Print only the closing part of the entries. It starts at the line containing "yellow plate K5" and includes the final line, exactly as written.

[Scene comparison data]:
━━━━━━━━━━━━━━━━━━━━━━━━━━━━━━

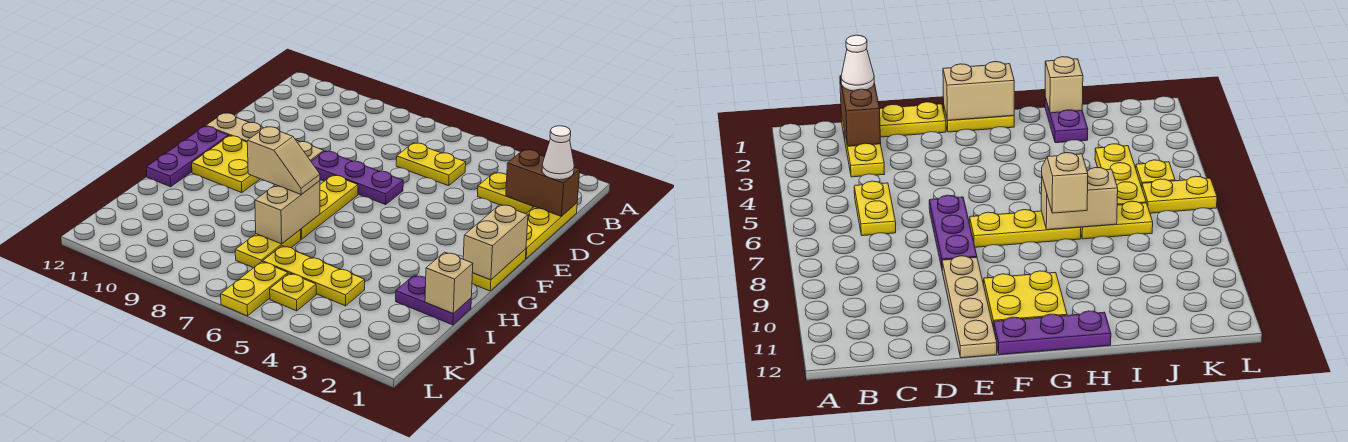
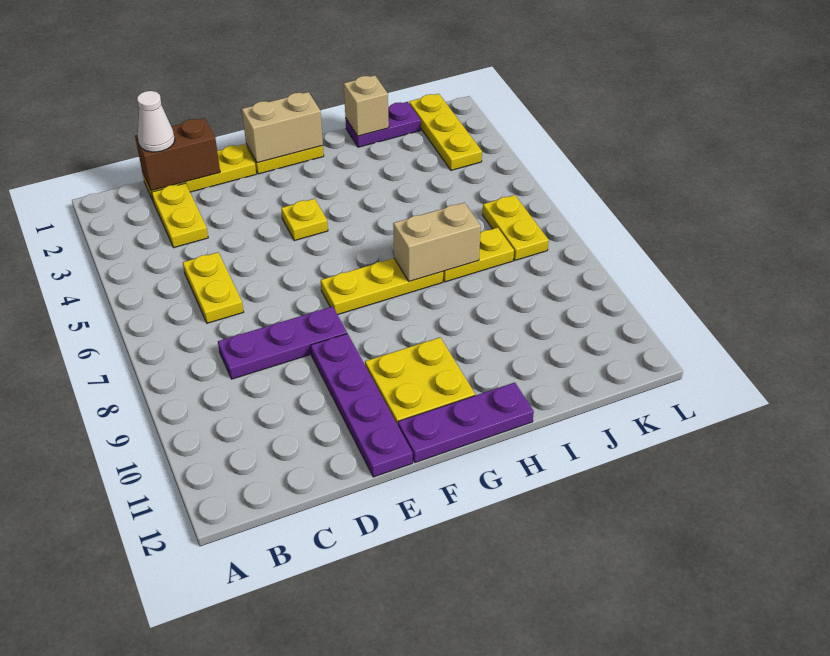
brown brick C1:C2 level 2 -> brown brick C1:D1 level 2
purple plate E6:E8 level 1 -> purple plate C8:E8 level 1
tan plate E9:E12 level 1 -> purple plate E9:E12 level 1
tan slope H7:H8 level 3 top 8 -> none
purple plate I1:I2 level 1 -> purple plate I1:J1 level 1
yellow plate J4:J6 level 1 -> yellow plate K1:K3 level 1
yellow plate K5 level 1 -> yellow plate F4 level 1
yellow plate K6:L6 level 1 -> yellow plate K6:K7 level 1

━━━━━━━━━━━━━━━━━━━━━━━━━━━━━━

[Output for this task]:
yellow plate K5 level 1 -> yellow plate F4 level 1
yellow plate K6:L6 level 1 -> yellow plate K6:K7 level 1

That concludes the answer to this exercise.